DATA
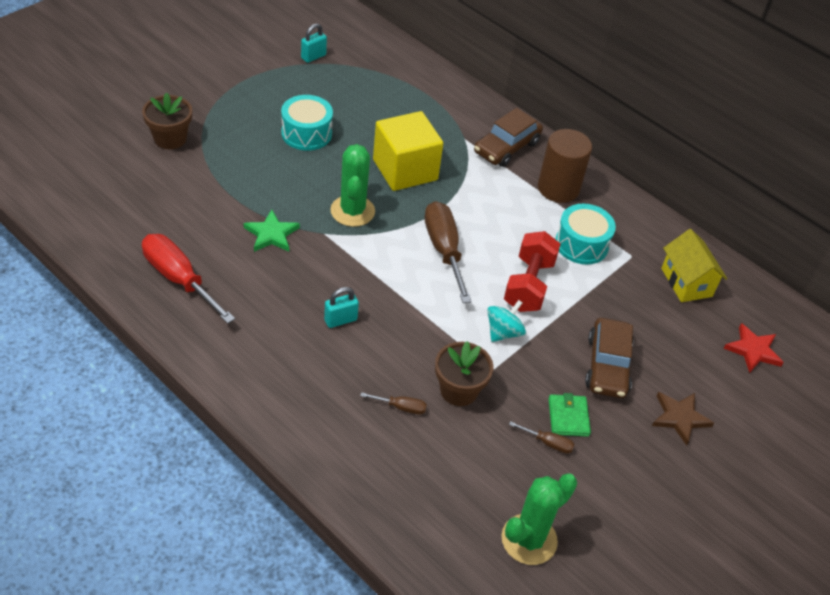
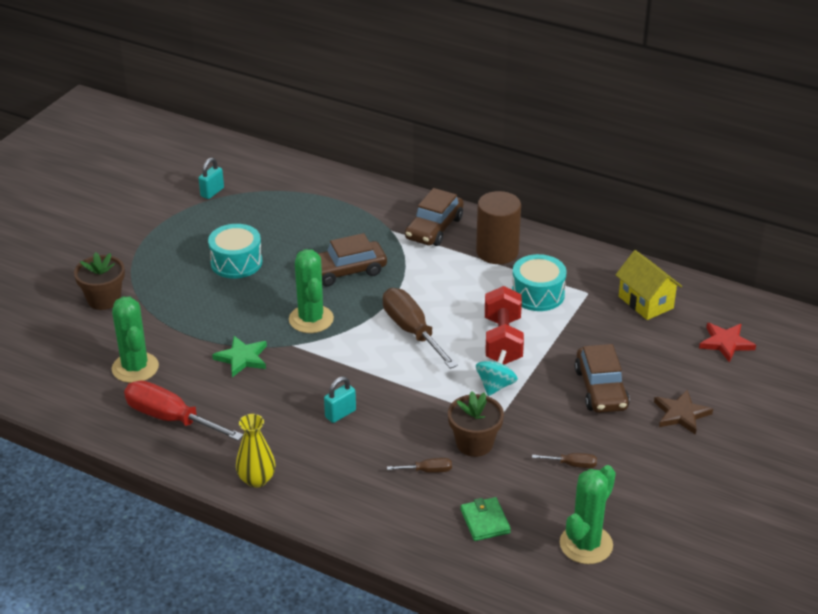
camera: 10 degrees left, 10 degrees down
(168, 216) = (135, 368): none -> green cactus
(232, 368) = (257, 479): none -> yellow vase
(405, 170) = (345, 271): yellow cube -> brown car
(568, 417) = (582, 439): green wallet -> green wallet (485, 521)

TASK DIRECTIONS
Look through the listing and return each line containing the word "green".

RESPONSE TO THE TASK
(168, 216) = (135, 368): none -> green cactus
(568, 417) = (582, 439): green wallet -> green wallet (485, 521)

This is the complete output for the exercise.